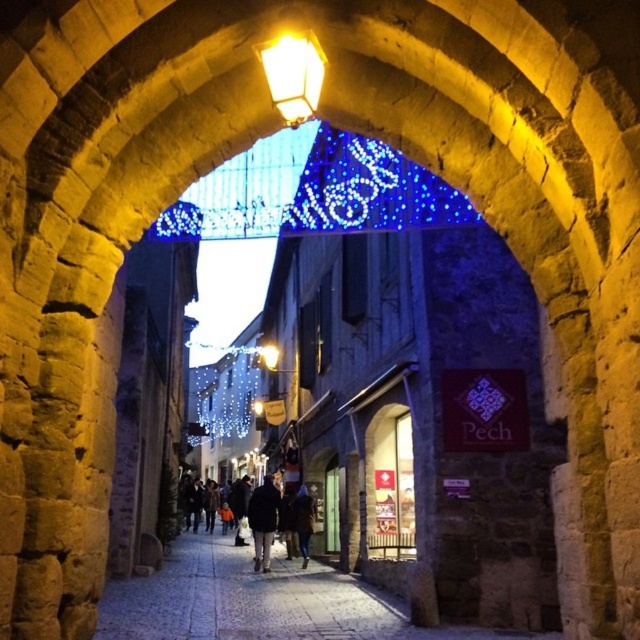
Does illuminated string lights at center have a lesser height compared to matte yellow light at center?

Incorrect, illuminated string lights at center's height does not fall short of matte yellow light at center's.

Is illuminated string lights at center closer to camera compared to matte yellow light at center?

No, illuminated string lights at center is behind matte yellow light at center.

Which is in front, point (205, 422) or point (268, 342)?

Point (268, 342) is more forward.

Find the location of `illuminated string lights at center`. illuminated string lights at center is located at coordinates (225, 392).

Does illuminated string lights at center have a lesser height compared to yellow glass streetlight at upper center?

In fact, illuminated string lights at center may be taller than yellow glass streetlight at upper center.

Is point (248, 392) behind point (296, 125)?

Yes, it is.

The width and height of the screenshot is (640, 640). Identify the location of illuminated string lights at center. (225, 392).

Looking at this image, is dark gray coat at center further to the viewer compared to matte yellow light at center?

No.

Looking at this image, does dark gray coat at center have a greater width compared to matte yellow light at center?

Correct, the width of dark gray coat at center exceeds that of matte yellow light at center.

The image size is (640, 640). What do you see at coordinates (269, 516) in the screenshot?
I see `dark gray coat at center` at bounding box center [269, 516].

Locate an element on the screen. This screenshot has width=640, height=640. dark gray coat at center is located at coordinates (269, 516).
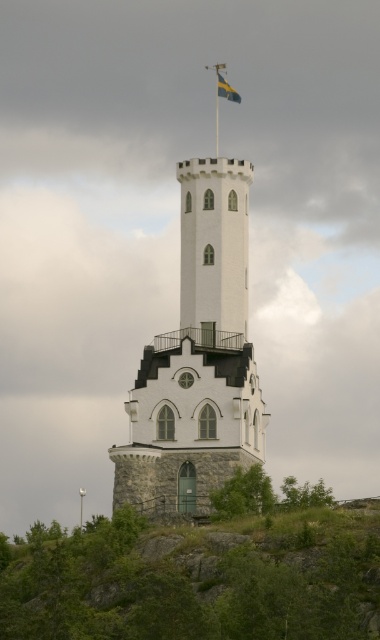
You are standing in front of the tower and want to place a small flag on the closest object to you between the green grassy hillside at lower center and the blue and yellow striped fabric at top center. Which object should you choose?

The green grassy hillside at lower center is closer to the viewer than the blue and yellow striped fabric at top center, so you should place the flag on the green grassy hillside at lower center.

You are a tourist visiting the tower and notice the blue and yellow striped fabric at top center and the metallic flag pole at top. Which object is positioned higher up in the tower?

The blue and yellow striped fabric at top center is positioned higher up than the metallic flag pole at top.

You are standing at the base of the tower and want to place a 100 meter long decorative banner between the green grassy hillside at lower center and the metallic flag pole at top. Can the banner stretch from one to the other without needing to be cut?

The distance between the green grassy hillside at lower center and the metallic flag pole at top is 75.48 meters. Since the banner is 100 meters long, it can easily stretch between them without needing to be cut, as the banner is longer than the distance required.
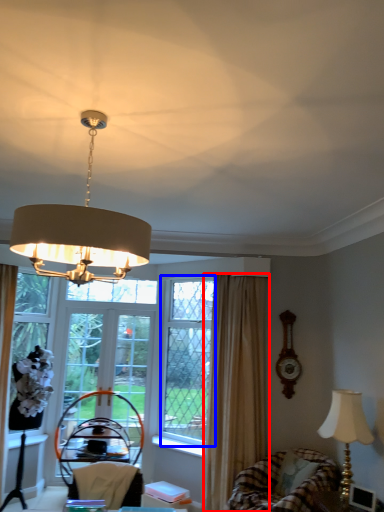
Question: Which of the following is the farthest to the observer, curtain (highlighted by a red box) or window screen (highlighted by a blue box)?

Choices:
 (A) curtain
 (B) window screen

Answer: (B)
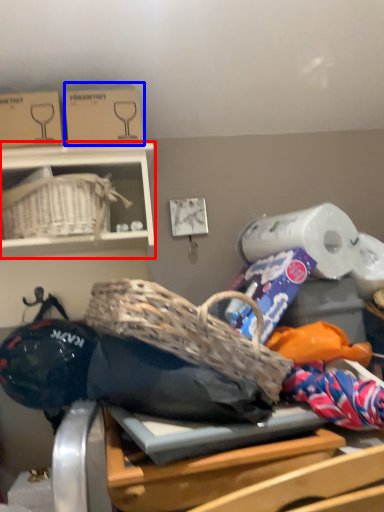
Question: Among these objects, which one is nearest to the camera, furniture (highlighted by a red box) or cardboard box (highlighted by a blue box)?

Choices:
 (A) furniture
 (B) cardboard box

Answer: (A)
----------
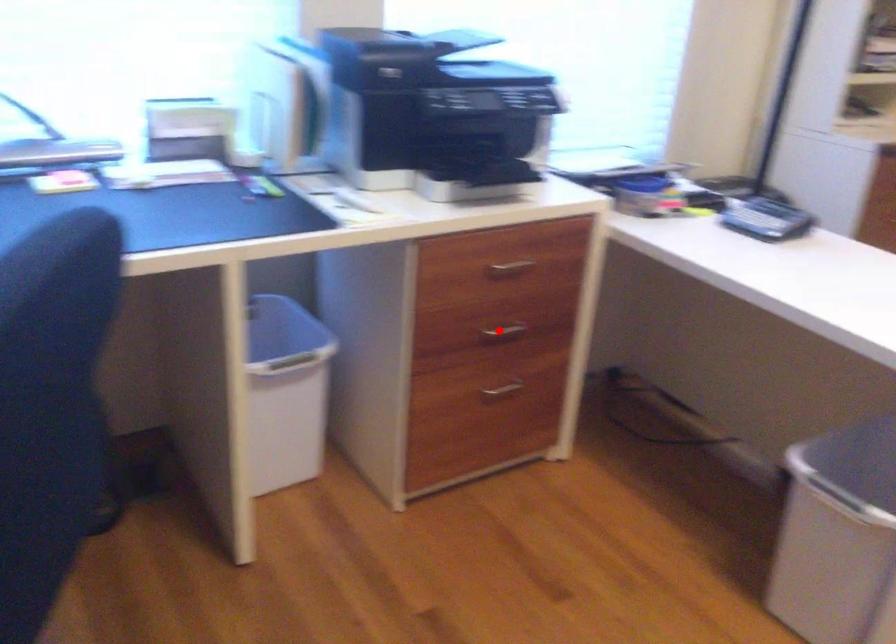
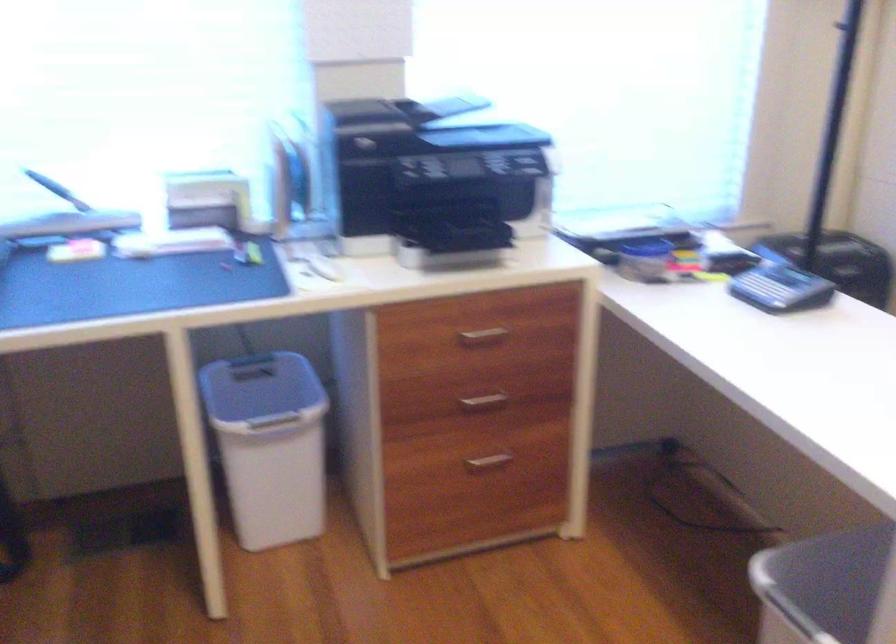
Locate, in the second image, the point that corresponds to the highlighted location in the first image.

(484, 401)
----------
Copy the entries word for word, starting at the line that contains "height compared to matte yellow light at center?" and stopping after the line that contains "Point (268, 342) is more forward.".

Does illuminated string lights at center have a lesser height compared to matte yellow light at center?

Incorrect, illuminated string lights at center's height does not fall short of matte yellow light at center's.

Is illuminated string lights at center closer to camera compared to matte yellow light at center?

No, illuminated string lights at center is behind matte yellow light at center.

Which is in front, point (205, 422) or point (268, 342)?

Point (268, 342) is more forward.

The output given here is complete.